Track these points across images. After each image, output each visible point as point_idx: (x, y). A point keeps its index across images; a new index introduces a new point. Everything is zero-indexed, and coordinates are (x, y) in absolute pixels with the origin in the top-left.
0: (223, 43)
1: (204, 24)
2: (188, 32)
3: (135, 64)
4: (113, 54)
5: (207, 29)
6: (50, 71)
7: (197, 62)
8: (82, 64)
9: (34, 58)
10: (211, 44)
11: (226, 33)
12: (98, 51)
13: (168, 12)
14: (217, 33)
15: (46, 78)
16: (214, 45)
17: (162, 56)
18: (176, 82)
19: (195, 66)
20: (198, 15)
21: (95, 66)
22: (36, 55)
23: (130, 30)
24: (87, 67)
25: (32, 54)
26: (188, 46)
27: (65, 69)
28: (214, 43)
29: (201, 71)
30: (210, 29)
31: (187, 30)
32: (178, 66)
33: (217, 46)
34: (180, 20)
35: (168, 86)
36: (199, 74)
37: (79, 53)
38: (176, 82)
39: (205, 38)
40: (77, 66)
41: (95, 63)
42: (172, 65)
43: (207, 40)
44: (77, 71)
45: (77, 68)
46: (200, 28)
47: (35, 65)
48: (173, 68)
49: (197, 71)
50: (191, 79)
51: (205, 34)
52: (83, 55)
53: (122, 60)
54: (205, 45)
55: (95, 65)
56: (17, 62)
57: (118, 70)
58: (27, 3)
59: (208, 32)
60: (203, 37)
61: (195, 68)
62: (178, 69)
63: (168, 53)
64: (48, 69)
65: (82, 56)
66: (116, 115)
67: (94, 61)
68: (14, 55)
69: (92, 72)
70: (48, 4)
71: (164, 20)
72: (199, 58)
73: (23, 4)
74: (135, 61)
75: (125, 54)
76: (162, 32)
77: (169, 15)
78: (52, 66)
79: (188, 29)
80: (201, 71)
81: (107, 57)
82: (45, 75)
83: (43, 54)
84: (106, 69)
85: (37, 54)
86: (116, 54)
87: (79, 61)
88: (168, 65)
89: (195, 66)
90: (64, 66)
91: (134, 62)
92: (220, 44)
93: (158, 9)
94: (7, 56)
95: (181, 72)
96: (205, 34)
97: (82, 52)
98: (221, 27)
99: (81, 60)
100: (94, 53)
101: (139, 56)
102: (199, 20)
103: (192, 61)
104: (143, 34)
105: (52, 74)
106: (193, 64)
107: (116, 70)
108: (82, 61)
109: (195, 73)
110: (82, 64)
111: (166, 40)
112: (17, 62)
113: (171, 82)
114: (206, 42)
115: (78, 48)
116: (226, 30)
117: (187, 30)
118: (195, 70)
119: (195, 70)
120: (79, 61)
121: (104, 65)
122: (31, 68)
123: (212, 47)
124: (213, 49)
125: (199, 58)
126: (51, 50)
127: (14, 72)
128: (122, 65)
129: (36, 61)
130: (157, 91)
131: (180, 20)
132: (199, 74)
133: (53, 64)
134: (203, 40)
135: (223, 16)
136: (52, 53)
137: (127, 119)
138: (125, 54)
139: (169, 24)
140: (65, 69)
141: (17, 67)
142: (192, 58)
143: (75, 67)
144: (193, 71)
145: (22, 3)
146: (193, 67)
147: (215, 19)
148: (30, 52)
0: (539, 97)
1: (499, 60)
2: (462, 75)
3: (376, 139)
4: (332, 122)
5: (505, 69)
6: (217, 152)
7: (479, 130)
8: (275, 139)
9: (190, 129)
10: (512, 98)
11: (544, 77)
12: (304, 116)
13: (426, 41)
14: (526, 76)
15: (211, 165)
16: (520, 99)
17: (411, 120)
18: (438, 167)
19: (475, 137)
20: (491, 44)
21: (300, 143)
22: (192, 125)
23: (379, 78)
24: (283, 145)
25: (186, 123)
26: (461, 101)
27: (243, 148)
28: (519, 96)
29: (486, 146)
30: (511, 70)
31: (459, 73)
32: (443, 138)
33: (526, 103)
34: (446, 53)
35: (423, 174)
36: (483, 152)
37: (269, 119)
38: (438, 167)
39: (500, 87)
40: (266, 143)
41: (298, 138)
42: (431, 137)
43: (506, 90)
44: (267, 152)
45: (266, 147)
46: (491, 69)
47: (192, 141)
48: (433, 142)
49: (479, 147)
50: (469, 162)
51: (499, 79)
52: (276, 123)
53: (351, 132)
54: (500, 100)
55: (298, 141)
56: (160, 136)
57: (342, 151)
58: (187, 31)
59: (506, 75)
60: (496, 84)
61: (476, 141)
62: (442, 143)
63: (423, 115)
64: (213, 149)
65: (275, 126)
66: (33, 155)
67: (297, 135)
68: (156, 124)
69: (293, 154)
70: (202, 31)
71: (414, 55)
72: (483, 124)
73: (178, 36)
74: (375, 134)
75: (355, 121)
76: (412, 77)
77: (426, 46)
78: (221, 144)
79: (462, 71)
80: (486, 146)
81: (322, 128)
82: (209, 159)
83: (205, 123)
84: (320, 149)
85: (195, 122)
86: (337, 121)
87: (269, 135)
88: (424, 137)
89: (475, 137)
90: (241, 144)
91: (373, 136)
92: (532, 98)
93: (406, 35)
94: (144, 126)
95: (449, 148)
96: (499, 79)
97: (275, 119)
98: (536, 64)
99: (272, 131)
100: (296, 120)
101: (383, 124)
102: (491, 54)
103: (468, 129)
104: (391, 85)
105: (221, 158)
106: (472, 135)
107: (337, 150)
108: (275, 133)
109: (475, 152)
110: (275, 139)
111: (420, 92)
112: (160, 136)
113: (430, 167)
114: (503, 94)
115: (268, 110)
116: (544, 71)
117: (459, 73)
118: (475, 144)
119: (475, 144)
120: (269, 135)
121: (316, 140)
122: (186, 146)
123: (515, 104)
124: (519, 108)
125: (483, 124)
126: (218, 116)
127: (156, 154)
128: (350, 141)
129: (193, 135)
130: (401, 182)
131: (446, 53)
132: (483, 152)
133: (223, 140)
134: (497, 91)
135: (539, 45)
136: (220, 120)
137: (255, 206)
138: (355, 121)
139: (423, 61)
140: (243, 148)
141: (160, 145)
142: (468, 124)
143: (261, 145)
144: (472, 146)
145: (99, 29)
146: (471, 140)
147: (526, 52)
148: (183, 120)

- **WHAT IS NEEDED**: Rewrite the records above with "top-left" changed to "upper-left" and everything else left the same.

- **RESULT OF THIS TASK**:
Track these points across images. After each image, output each visible point as point_idx: (x, y). A point keeps its index across images; a new index introduces a new point. Everything is zero-indexed, and coordinates are (x, y) in absolute pixels with the origin in the upper-left.
0: (223, 43)
1: (204, 24)
2: (188, 32)
3: (135, 64)
4: (113, 54)
5: (207, 29)
6: (50, 71)
7: (197, 62)
8: (82, 64)
9: (34, 58)
10: (211, 44)
11: (226, 33)
12: (98, 51)
13: (168, 12)
14: (217, 33)
15: (46, 78)
16: (214, 45)
17: (162, 56)
18: (176, 82)
19: (195, 66)
20: (198, 15)
21: (95, 66)
22: (36, 55)
23: (130, 30)
24: (87, 67)
25: (32, 54)
26: (188, 46)
27: (65, 69)
28: (214, 43)
29: (201, 71)
30: (210, 29)
31: (187, 30)
32: (178, 66)
33: (217, 46)
34: (180, 20)
35: (168, 86)
36: (199, 74)
37: (79, 53)
38: (176, 82)
39: (205, 38)
40: (77, 66)
41: (95, 63)
42: (172, 65)
43: (207, 40)
44: (77, 71)
45: (77, 68)
46: (200, 28)
47: (35, 65)
48: (173, 68)
49: (197, 71)
50: (191, 79)
51: (205, 34)
52: (83, 55)
53: (122, 60)
54: (205, 45)
55: (95, 65)
56: (17, 62)
57: (118, 70)
58: (27, 3)
59: (208, 32)
60: (203, 37)
61: (195, 68)
62: (178, 69)
63: (168, 53)
64: (48, 69)
65: (82, 56)
66: (116, 115)
67: (94, 61)
68: (14, 55)
69: (92, 72)
70: (48, 4)
71: (164, 20)
72: (199, 58)
73: (23, 4)
74: (135, 61)
75: (125, 54)
76: (162, 32)
77: (169, 15)
78: (52, 66)
79: (188, 29)
80: (201, 71)
81: (107, 57)
82: (45, 75)
83: (43, 54)
84: (106, 69)
85: (37, 54)
86: (116, 54)
87: (79, 61)
88: (168, 65)
89: (195, 66)
90: (64, 66)
91: (134, 62)
92: (220, 44)
93: (158, 9)
94: (7, 56)
95: (181, 72)
96: (205, 34)
97: (82, 52)
98: (221, 27)
99: (81, 60)
100: (94, 53)
101: (139, 56)
102: (199, 20)
103: (192, 61)
104: (143, 34)
105: (52, 74)
106: (193, 64)
107: (116, 70)
108: (82, 61)
109: (195, 73)
110: (82, 64)
111: (166, 40)
112: (17, 62)
113: (171, 82)
114: (206, 42)
115: (78, 48)
116: (226, 30)
117: (187, 30)
118: (195, 70)
119: (195, 70)
120: (79, 61)
121: (104, 65)
122: (31, 68)
123: (212, 47)
124: (213, 49)
125: (199, 58)
126: (51, 50)
127: (14, 72)
128: (122, 65)
129: (36, 61)
130: (157, 91)
131: (180, 20)
132: (199, 74)
133: (53, 64)
134: (203, 40)
135: (223, 16)
136: (52, 53)
137: (127, 119)
138: (125, 54)
139: (169, 24)
140: (65, 69)
141: (17, 67)
142: (192, 58)
143: (75, 67)
144: (193, 71)
145: (22, 3)
146: (193, 67)
147: (215, 19)
148: (30, 52)
0: (539, 97)
1: (499, 60)
2: (462, 75)
3: (376, 139)
4: (332, 122)
5: (505, 69)
6: (217, 152)
7: (479, 130)
8: (275, 139)
9: (190, 129)
10: (512, 98)
11: (544, 77)
12: (304, 116)
13: (426, 41)
14: (526, 76)
15: (211, 165)
16: (520, 99)
17: (411, 120)
18: (438, 167)
19: (475, 137)
20: (491, 44)
21: (300, 143)
22: (192, 125)
23: (379, 78)
24: (283, 145)
25: (186, 123)
26: (461, 101)
27: (243, 148)
28: (519, 96)
29: (486, 146)
30: (511, 70)
31: (459, 73)
32: (443, 138)
33: (526, 103)
34: (446, 53)
35: (423, 174)
36: (483, 152)
37: (269, 119)
38: (438, 167)
39: (500, 87)
40: (266, 143)
41: (298, 138)
42: (431, 137)
43: (506, 90)
44: (267, 152)
45: (266, 147)
46: (491, 69)
47: (192, 141)
48: (433, 142)
49: (479, 147)
50: (469, 162)
51: (499, 79)
52: (276, 123)
53: (351, 132)
54: (500, 100)
55: (298, 141)
56: (160, 136)
57: (342, 151)
58: (187, 31)
59: (506, 75)
60: (496, 84)
61: (476, 141)
62: (442, 143)
63: (423, 115)
64: (213, 149)
65: (275, 126)
66: (33, 155)
67: (297, 135)
68: (156, 124)
69: (293, 154)
70: (202, 31)
71: (414, 55)
72: (483, 124)
73: (178, 36)
74: (375, 134)
75: (355, 121)
76: (412, 77)
77: (426, 46)
78: (221, 144)
79: (462, 71)
80: (486, 146)
81: (322, 128)
82: (209, 159)
83: (205, 123)
84: (320, 149)
85: (195, 122)
86: (337, 121)
87: (269, 135)
88: (424, 137)
89: (475, 137)
90: (241, 144)
91: (373, 136)
92: (532, 98)
93: (406, 35)
94: (144, 126)
95: (449, 148)
96: (499, 79)
97: (275, 119)
98: (536, 64)
99: (272, 131)
100: (296, 120)
101: (383, 124)
102: (491, 54)
103: (468, 129)
104: (391, 85)
105: (221, 158)
106: (472, 135)
107: (337, 150)
108: (275, 133)
109: (475, 152)
110: (275, 139)
111: (420, 92)
112: (160, 136)
113: (430, 167)
114: (503, 94)
115: (268, 110)
116: (544, 71)
117: (459, 73)
118: (475, 144)
119: (475, 144)
120: (269, 135)
121: (316, 140)
122: (186, 146)
123: (515, 104)
124: (519, 108)
125: (483, 124)
126: (218, 116)
127: (156, 154)
128: (350, 141)
129: (193, 135)
130: (401, 182)
131: (446, 53)
132: (483, 152)
133: (223, 140)
134: (497, 91)
135: (539, 45)
136: (220, 120)
137: (255, 206)
138: (355, 121)
139: (423, 61)
140: (243, 148)
141: (160, 145)
142: (468, 124)
143: (261, 145)
144: (472, 146)
145: (99, 29)
146: (471, 140)
147: (526, 52)
148: (183, 120)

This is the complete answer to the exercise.